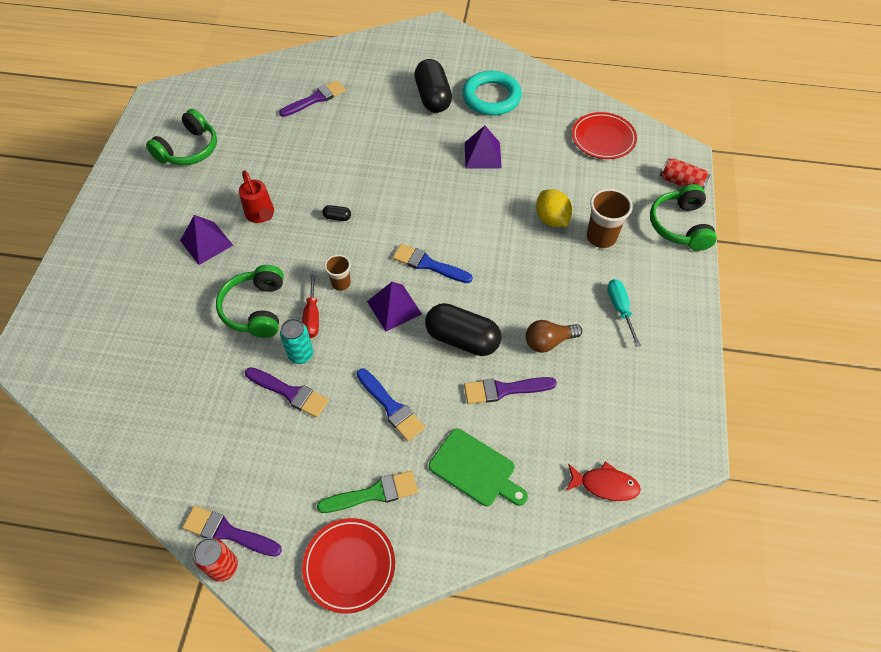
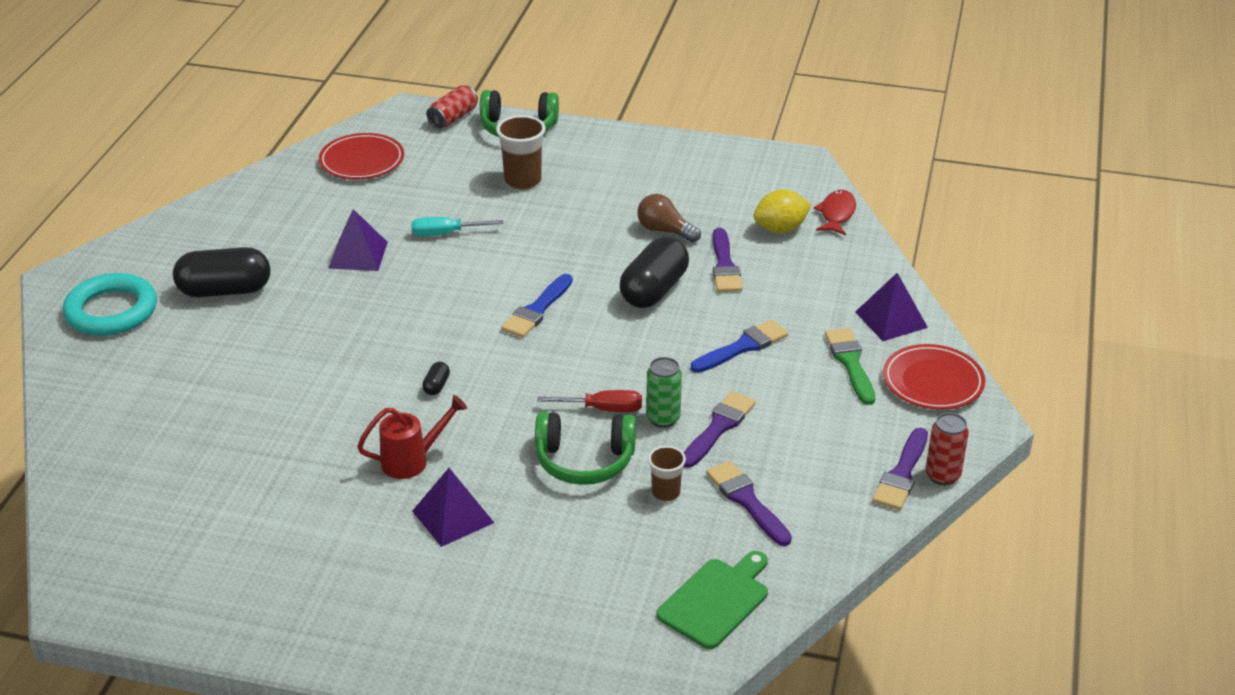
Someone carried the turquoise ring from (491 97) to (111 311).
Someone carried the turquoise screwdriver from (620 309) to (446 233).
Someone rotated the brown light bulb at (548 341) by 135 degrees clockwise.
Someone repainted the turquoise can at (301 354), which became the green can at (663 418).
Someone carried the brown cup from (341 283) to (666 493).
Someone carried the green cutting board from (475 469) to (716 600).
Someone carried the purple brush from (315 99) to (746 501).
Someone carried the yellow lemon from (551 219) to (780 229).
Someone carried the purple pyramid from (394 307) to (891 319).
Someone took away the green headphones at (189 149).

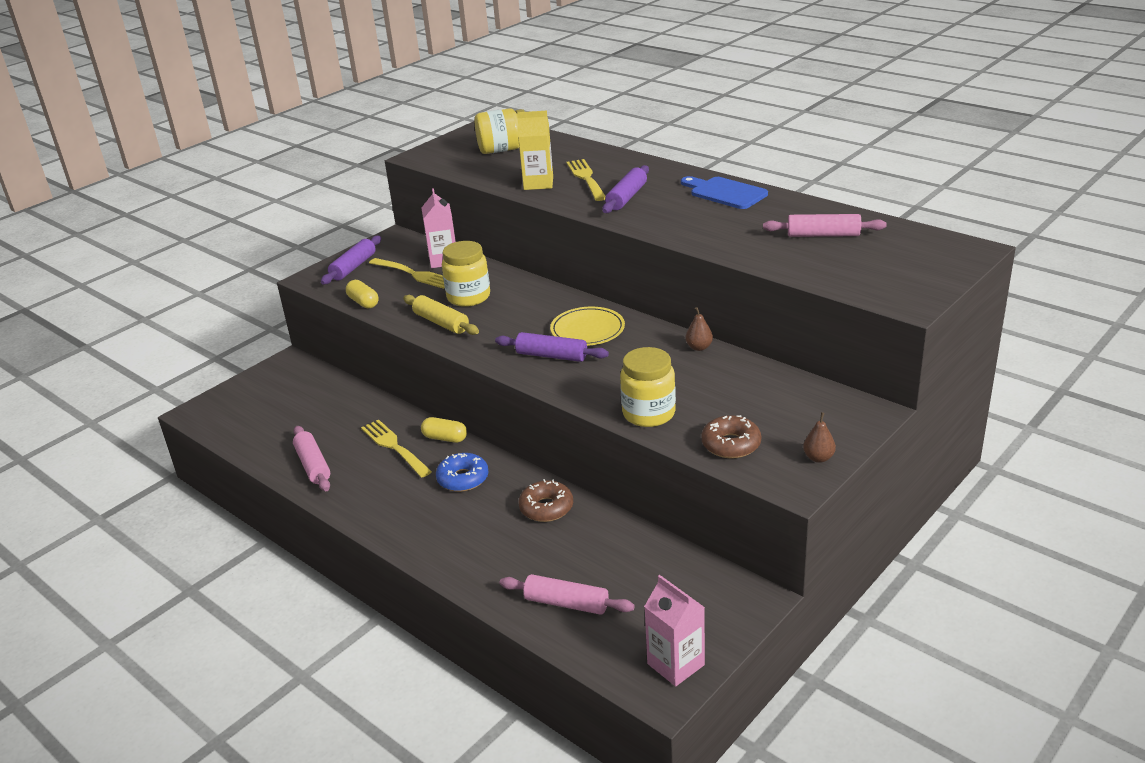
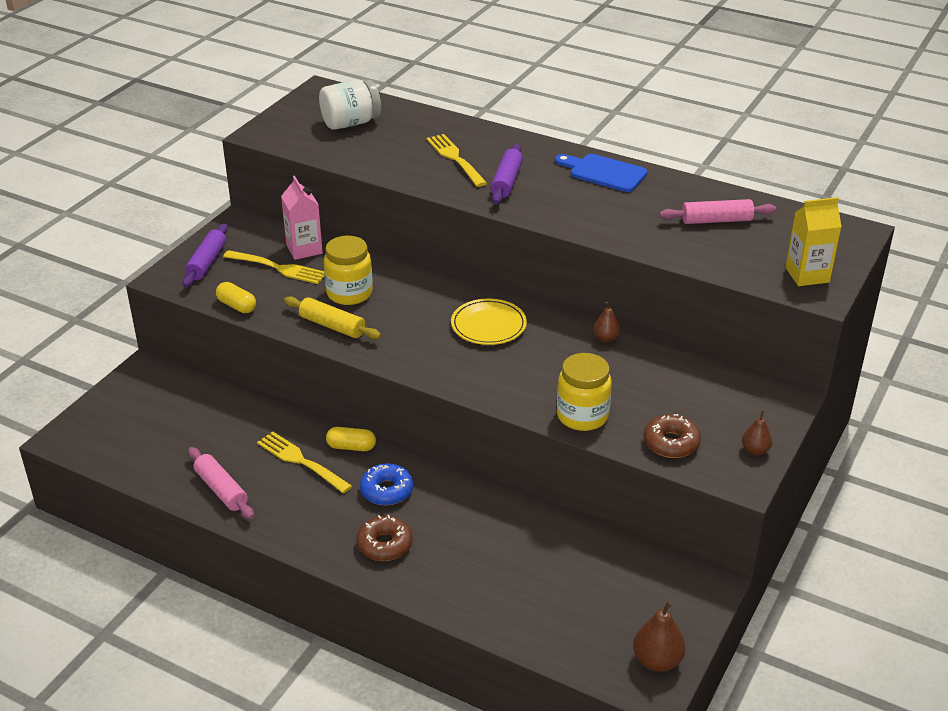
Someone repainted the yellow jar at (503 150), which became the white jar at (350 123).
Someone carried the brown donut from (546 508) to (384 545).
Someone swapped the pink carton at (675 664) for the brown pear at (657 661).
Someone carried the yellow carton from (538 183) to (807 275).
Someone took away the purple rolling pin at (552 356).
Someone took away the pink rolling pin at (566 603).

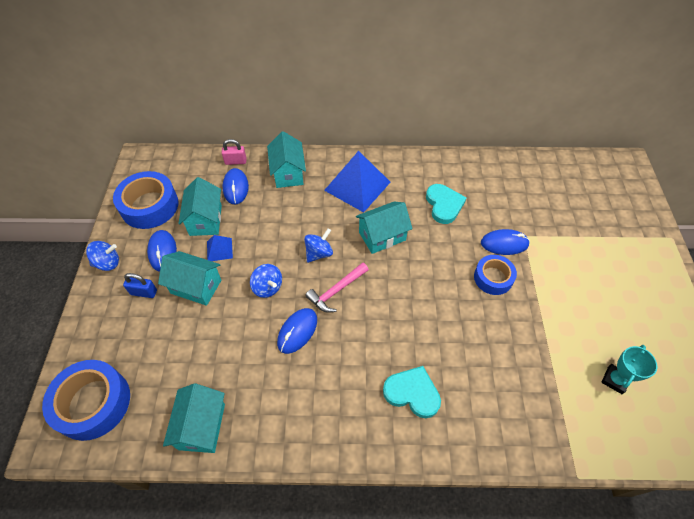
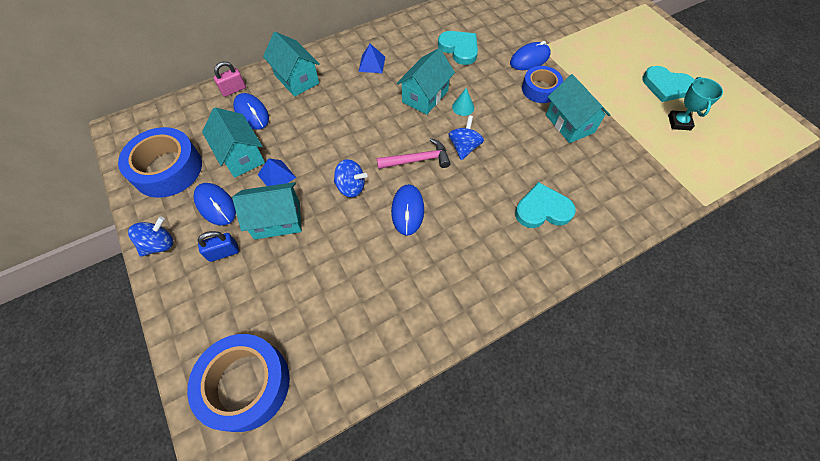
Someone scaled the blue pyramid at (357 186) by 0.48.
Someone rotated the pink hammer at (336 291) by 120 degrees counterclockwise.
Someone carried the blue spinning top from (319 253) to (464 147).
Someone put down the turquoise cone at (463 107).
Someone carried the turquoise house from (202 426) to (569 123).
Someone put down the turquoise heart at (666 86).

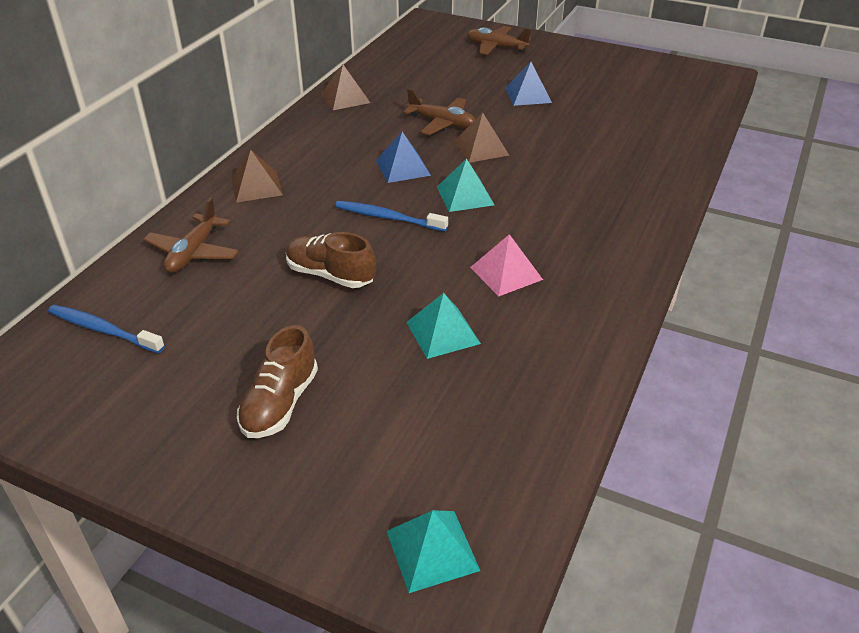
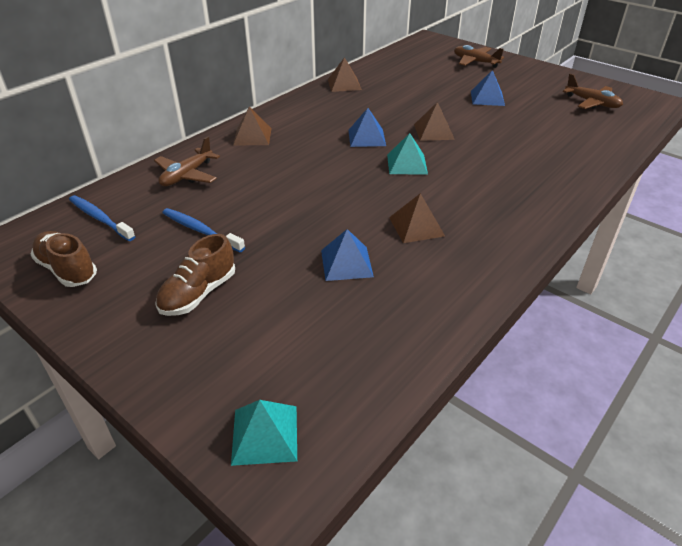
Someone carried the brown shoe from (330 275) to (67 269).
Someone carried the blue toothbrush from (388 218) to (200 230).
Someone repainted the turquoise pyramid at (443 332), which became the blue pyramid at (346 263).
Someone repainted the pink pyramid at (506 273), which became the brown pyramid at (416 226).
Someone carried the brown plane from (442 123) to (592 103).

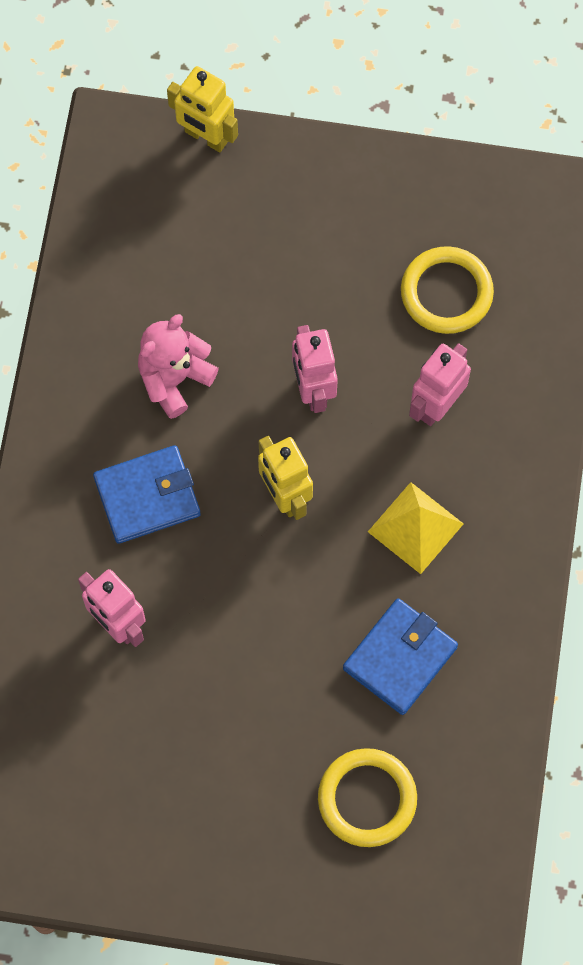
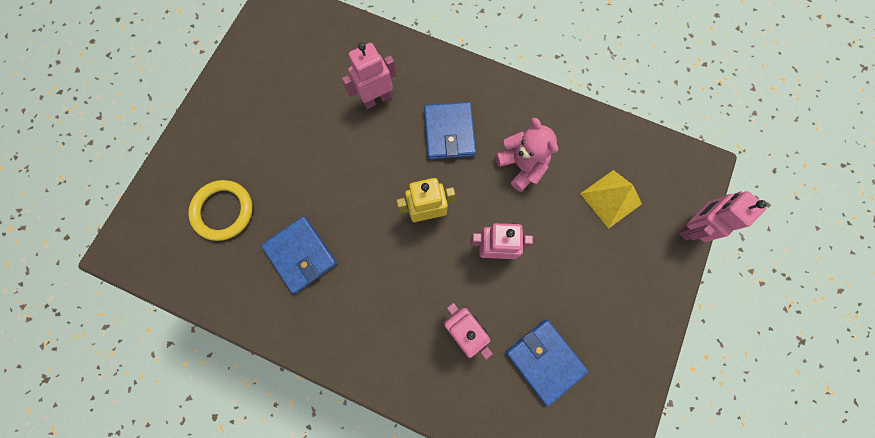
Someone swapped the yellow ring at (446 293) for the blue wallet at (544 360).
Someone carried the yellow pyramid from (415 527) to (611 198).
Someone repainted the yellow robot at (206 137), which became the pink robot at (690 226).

____

> _YOUR INSTRUCTIONS_
From the line containing "Someone carried the turquoise screwdriver" down to the line containing "Someone carried the purple pyramid" in the material above, reproduce every line exactly, including the two end lines.

> _SOLUTION FOR THIS PROBLEM_
Someone carried the turquoise screwdriver from (620 309) to (446 233).
Someone rotated the brown light bulb at (548 341) by 135 degrees clockwise.
Someone repainted the turquoise can at (301 354), which became the green can at (663 418).
Someone carried the brown cup from (341 283) to (666 493).
Someone carried the green cutting board from (475 469) to (716 600).
Someone carried the purple brush from (315 99) to (746 501).
Someone carried the yellow lemon from (551 219) to (780 229).
Someone carried the purple pyramid from (394 307) to (891 319).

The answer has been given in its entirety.